Start of Dataset excerpts

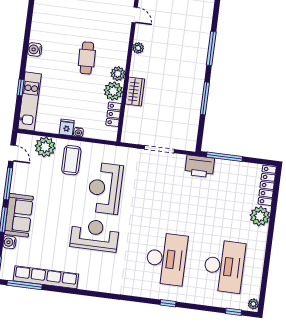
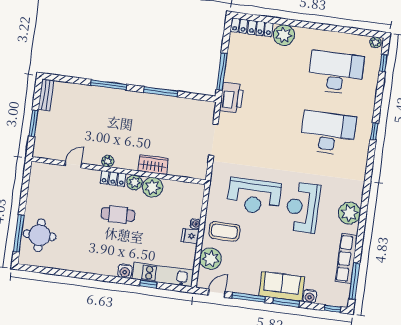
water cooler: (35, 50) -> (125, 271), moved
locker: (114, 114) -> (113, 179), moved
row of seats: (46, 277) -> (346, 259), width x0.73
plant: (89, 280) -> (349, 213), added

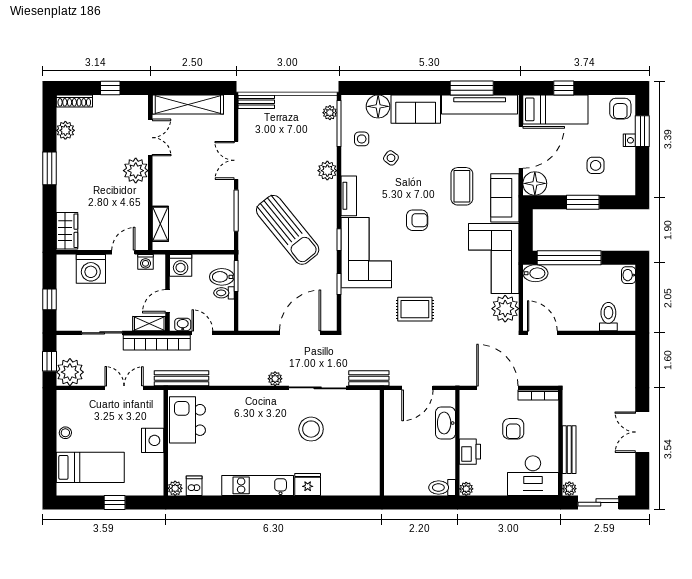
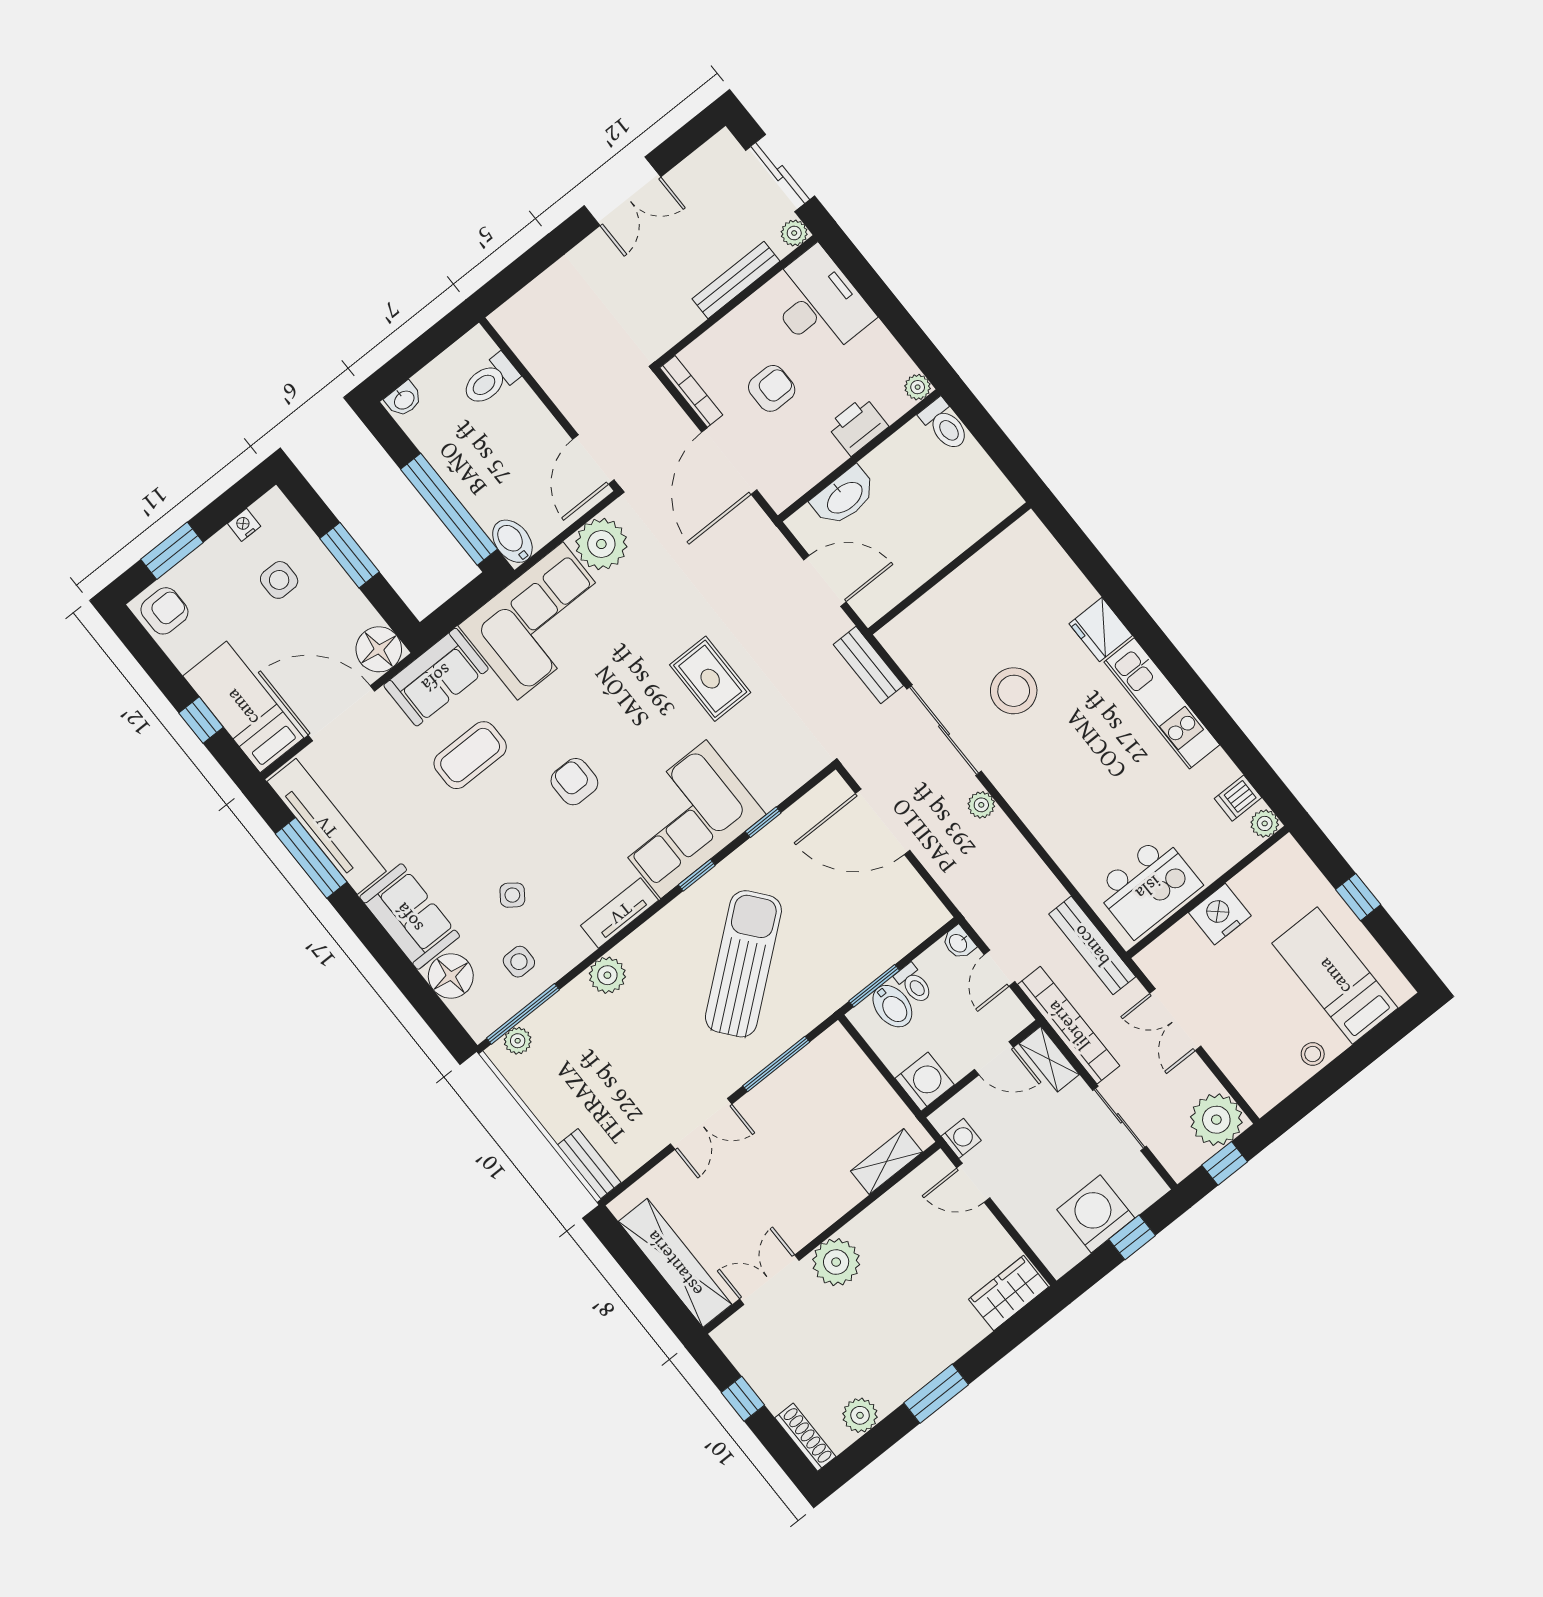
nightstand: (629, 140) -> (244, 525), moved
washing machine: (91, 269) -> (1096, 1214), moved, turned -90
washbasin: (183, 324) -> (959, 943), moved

End of Dataset excerpts

Exercise details »
Whenever a line holds a picture, print that line without the picture. All other data must be output exactly.

Answer to this task »
water cooler: (35, 50) -> (125, 271), moved
locker: (114, 114) -> (113, 179), moved
row of seats: (46, 277) -> (346, 259), width x0.73
plant: (89, 280) -> (349, 213), added

nightstand: (629, 140) -> (244, 525), moved
washing machine: (91, 269) -> (1096, 1214), moved, turned -90
washbasin: (183, 324) -> (959, 943), moved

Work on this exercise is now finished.